→ **Aim of the task**: Every line below should be repeated exactly as written.

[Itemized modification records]
┄┄┄┄┄┄┄┄┄┄┄┄┄┄┄┄┄┄┄┄

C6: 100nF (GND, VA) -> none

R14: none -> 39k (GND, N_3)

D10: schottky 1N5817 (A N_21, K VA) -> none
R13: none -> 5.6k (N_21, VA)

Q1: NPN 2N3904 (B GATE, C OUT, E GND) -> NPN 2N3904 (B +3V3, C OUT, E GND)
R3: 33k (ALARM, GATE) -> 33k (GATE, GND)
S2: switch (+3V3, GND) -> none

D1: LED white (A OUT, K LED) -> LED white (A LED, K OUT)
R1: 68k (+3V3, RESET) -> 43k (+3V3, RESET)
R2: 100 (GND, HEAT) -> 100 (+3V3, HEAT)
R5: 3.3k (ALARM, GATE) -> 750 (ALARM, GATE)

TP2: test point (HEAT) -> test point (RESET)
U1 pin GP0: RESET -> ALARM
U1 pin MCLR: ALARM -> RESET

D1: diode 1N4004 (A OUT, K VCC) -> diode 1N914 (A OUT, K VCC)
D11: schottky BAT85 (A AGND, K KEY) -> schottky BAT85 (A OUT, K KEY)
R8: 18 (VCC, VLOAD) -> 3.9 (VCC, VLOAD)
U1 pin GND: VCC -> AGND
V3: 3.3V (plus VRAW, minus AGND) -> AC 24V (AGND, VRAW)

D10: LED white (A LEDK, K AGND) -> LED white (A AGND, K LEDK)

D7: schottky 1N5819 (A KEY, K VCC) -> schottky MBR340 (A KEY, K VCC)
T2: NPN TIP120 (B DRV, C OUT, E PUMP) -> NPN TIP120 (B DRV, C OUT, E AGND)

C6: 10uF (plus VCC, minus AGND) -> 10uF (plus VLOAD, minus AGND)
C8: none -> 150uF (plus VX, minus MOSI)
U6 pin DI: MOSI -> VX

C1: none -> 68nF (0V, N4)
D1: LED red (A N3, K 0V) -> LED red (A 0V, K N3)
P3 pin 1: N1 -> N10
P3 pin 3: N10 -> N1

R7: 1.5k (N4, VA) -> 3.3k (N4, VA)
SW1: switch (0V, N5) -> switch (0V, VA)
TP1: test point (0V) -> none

┄┄┄┄┄┄┄┄┄┄┄┄┄┄┄┄┄┄┄┄

→ **Written response**:
C6: 100nF (GND, VA) -> none

R14: none -> 39k (GND, N_3)

D10: schottky 1N5817 (A N_21, K VA) -> none
R13: none -> 5.6k (N_21, VA)

Q1: NPN 2N3904 (B GATE, C OUT, E GND) -> NPN 2N3904 (B +3V3, C OUT, E GND)
R3: 33k (ALARM, GATE) -> 33k (GATE, GND)
S2: switch (+3V3, GND) -> none

D1: LED white (A OUT, K LED) -> LED white (A LED, K OUT)
R1: 68k (+3V3, RESET) -> 43k (+3V3, RESET)
R2: 100 (GND, HEAT) -> 100 (+3V3, HEAT)
R5: 3.3k (ALARM, GATE) -> 750 (ALARM, GATE)

TP2: test point (HEAT) -> test point (RESET)
U1 pin GP0: RESET -> ALARM
U1 pin MCLR: ALARM -> RESET

D1: diode 1N4004 (A OUT, K VCC) -> diode 1N914 (A OUT, K VCC)
D11: schottky BAT85 (A AGND, K KEY) -> schottky BAT85 (A OUT, K KEY)
R8: 18 (VCC, VLOAD) -> 3.9 (VCC, VLOAD)
U1 pin GND: VCC -> AGND
V3: 3.3V (plus VRAW, minus AGND) -> AC 24V (AGND, VRAW)

D10: LED white (A LEDK, K AGND) -> LED white (A AGND, K LEDK)

D7: schottky 1N5819 (A KEY, K VCC) -> schottky MBR340 (A KEY, K VCC)
T2: NPN TIP120 (B DRV, C OUT, E PUMP) -> NPN TIP120 (B DRV, C OUT, E AGND)

C6: 10uF (plus VCC, minus AGND) -> 10uF (plus VLOAD, minus AGND)
C8: none -> 150uF (plus VX, minus MOSI)
U6 pin DI: MOSI -> VX

C1: none -> 68nF (0V, N4)
D1: LED red (A N3, K 0V) -> LED red (A 0V, K N3)
P3 pin 1: N1 -> N10
P3 pin 3: N10 -> N1

R7: 1.5k (N4, VA) -> 3.3k (N4, VA)
SW1: switch (0V, N5) -> switch (0V, VA)
TP1: test point (0V) -> none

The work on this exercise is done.